#### WORK TO COMPLETE
The reply should hold every line of the data below, unchanged, and none of the pictures.

Entries taken from a collection
_ _ _ _ _ _ _

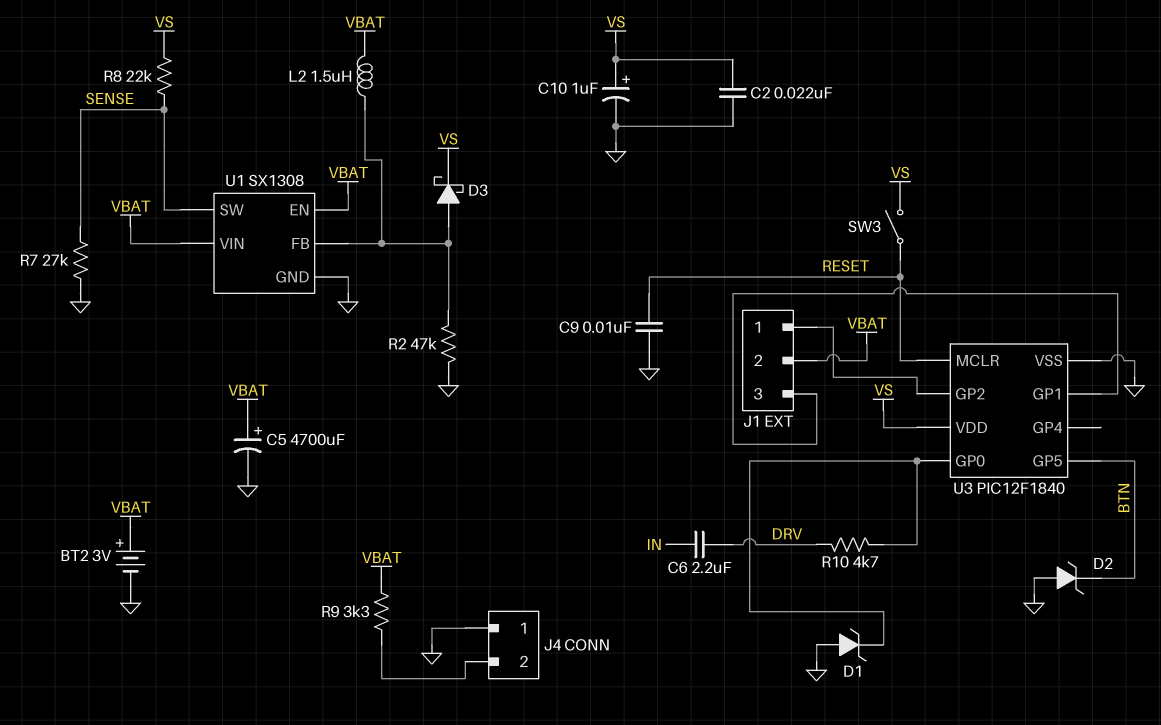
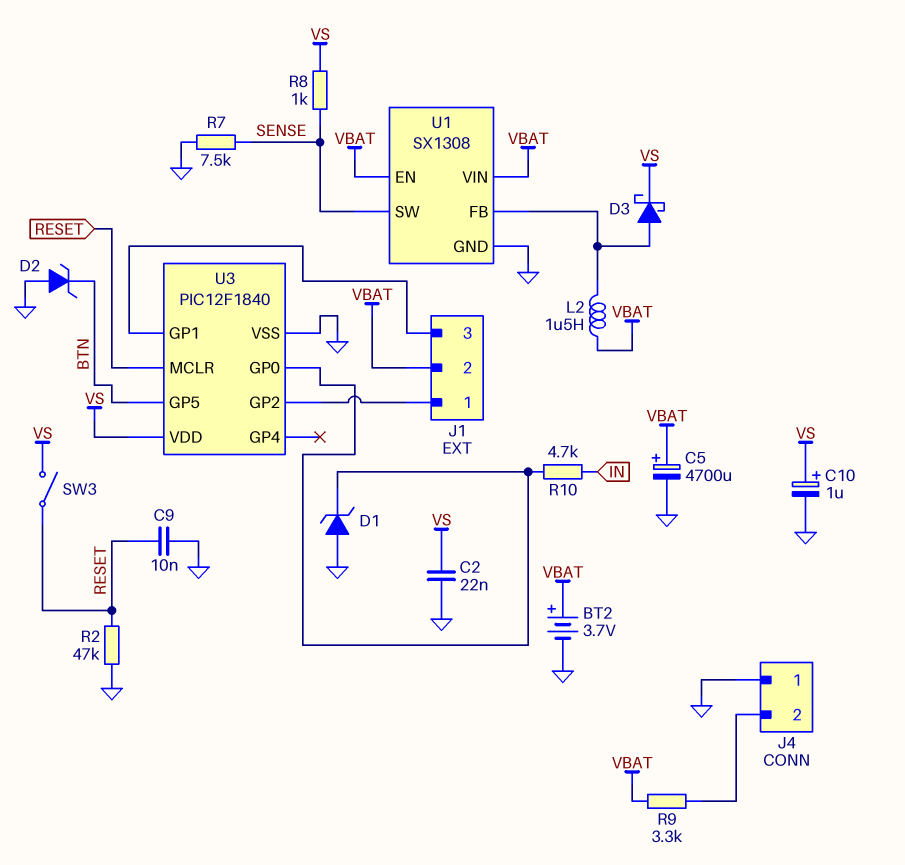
BT2: 3V (plus VBAT, minus GND) -> 3.7V (plus VBAT, minus GND)
C6: 2.2uF (DRV, IN) -> none
R2: 47k (GND, U1/FB) -> 47k (GND, RESET)
R7: 27k (GND, SENSE) -> 7.5k (GND, SENSE)
R8: 22k (SENSE, VS) -> 1k (SENSE, VS)
R10: 4.7k (DRV, U3/GP0) -> 4.7k (IN, U3/GP0)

_ _ _ _ _ _ _

#### RESPONSE FOR THIS EXERCISE
BT2: 3V (plus VBAT, minus GND) -> 3.7V (plus VBAT, minus GND)
C6: 2.2uF (DRV, IN) -> none
R2: 47k (GND, U1/FB) -> 47k (GND, RESET)
R7: 27k (GND, SENSE) -> 7.5k (GND, SENSE)
R8: 22k (SENSE, VS) -> 1k (SENSE, VS)
R10: 4.7k (DRV, U3/GP0) -> 4.7k (IN, U3/GP0)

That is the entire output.